» **Material for this task**:
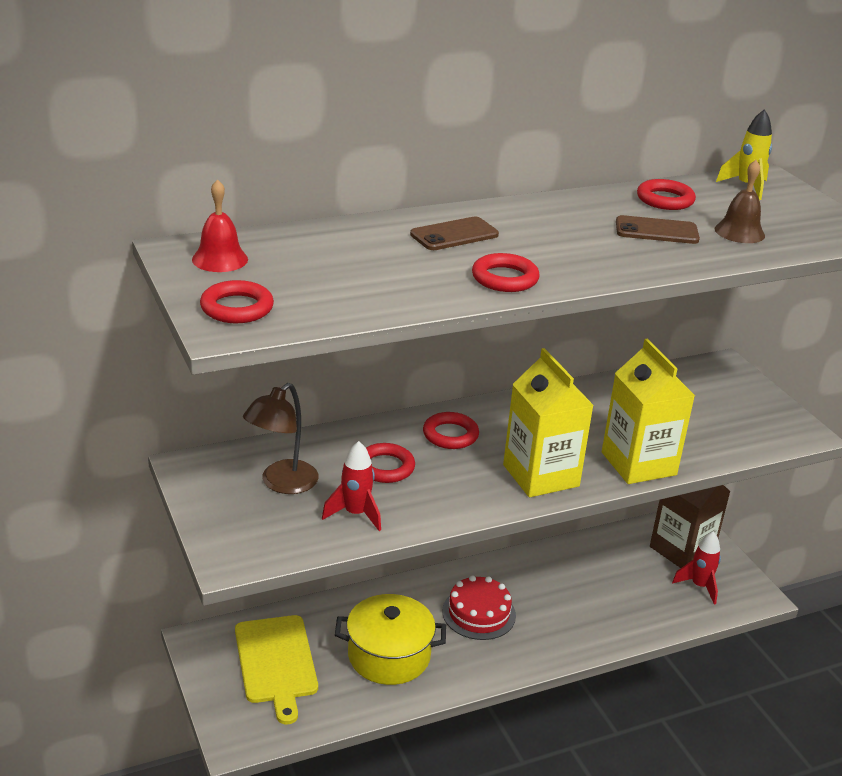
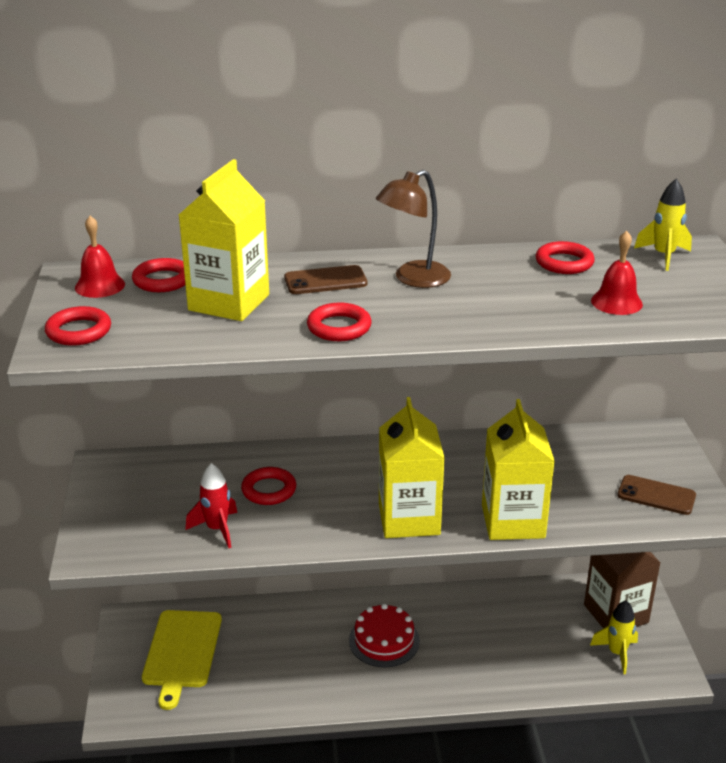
camera: 20 degrees right, 0 degrees up
(282, 483) = (170, 492): brown lamp -> brown lamp (413, 279)
(373, 264) = (229, 302): none -> yellow carton
(389, 655) = (283, 665): yellow pot -> none
(450, 435) = (346, 468): red ring -> red ring (162, 280)
(656, 231) = (529, 294): brown phone -> brown phone (656, 495)
(699, 586) = (617, 653): red rocket -> yellow rocket
(739, 232) = (616, 302): brown bell -> red bell

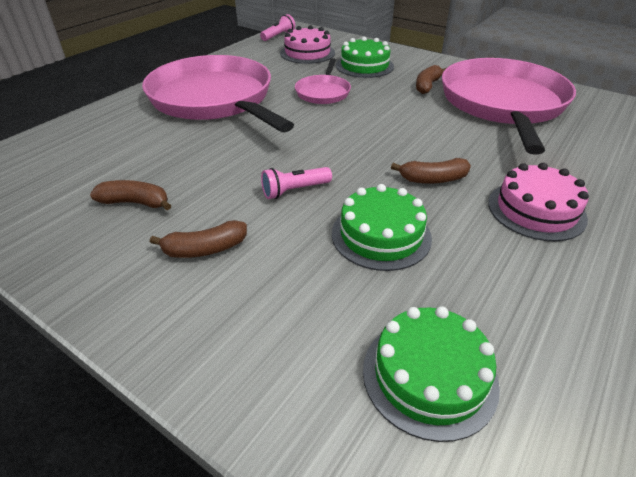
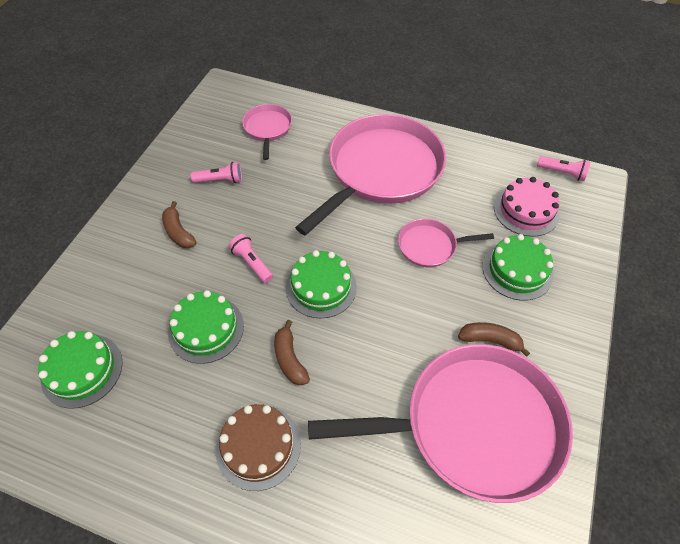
camera: 75 degrees right, 15 degrees up
(77, 156) = (267, 128): none -> pink pan
(135, 203) = (220, 180): brown banana -> pink flashlight
(347, 150) = (321, 287): none -> green cake
(536, 210) = (258, 446): pink cake -> brown cake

» **Exercise requirements**: The output should be the lines from the one with "(450, 435) = (346, 468): red" through the end of the material above, both ends included, printed exactly and nothing else. Drop the pictures.

» **Answer to this problem**:
(450, 435) = (346, 468): red ring -> red ring (162, 280)
(656, 231) = (529, 294): brown phone -> brown phone (656, 495)
(699, 586) = (617, 653): red rocket -> yellow rocket
(739, 232) = (616, 302): brown bell -> red bell

camera: 75 degrees right, 15 degrees up
(77, 156) = (267, 128): none -> pink pan
(135, 203) = (220, 180): brown banana -> pink flashlight
(347, 150) = (321, 287): none -> green cake
(536, 210) = (258, 446): pink cake -> brown cake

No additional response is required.